[EXERCISE INPUTS Boundary: Start]
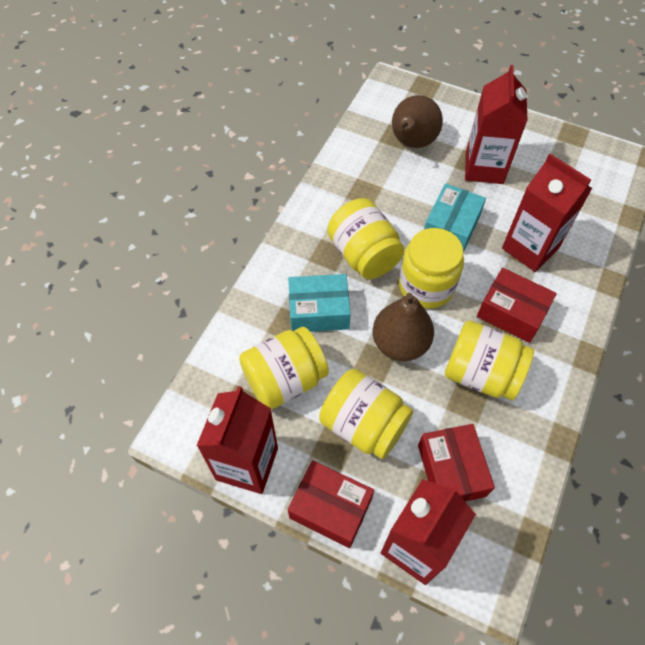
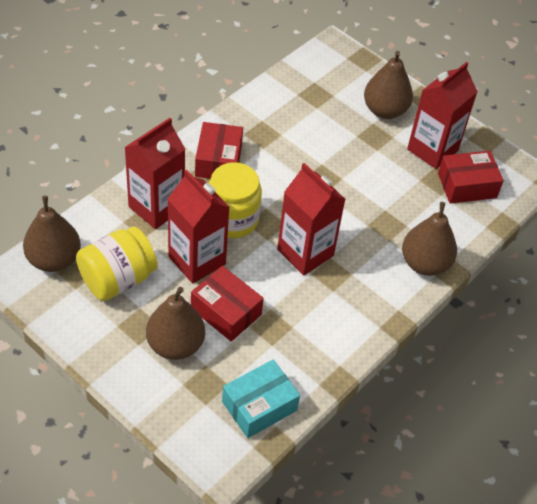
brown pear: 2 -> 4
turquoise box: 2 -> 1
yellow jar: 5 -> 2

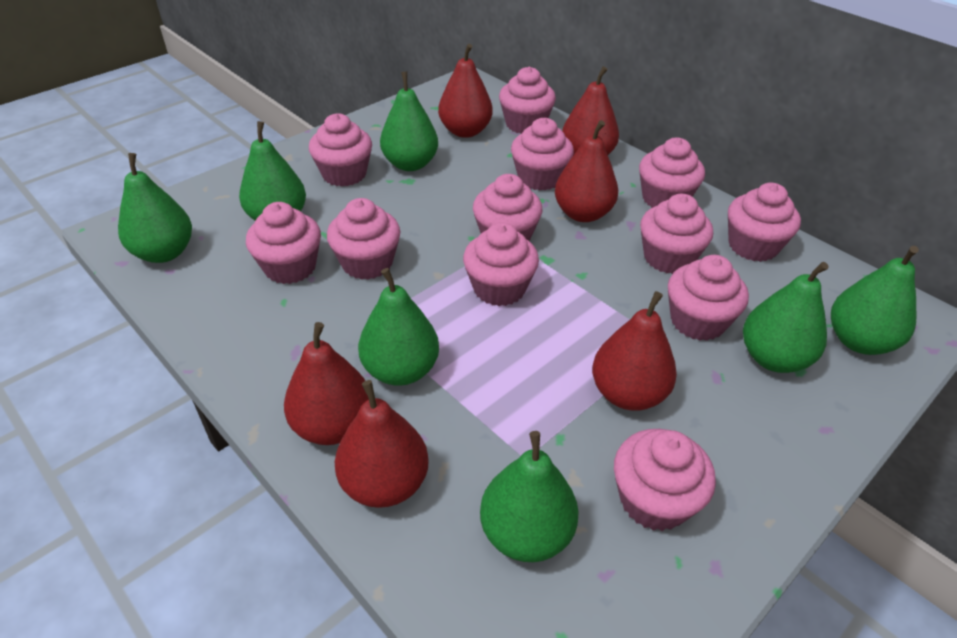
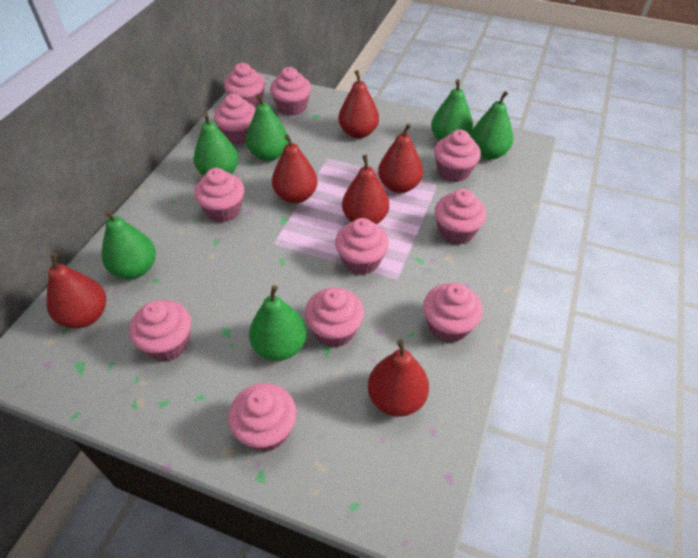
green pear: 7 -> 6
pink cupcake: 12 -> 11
[EXERCISE INPUTS Boundary: End]
§ **WHAT TO WORK ON**:
From the first line to the last, write out the data above exactly. Omit the pictures.

§ **EXERCISE ANSWER**:
brown pear: 2 -> 4
turquoise box: 2 -> 1
yellow jar: 5 -> 2

green pear: 7 -> 6
pink cupcake: 12 -> 11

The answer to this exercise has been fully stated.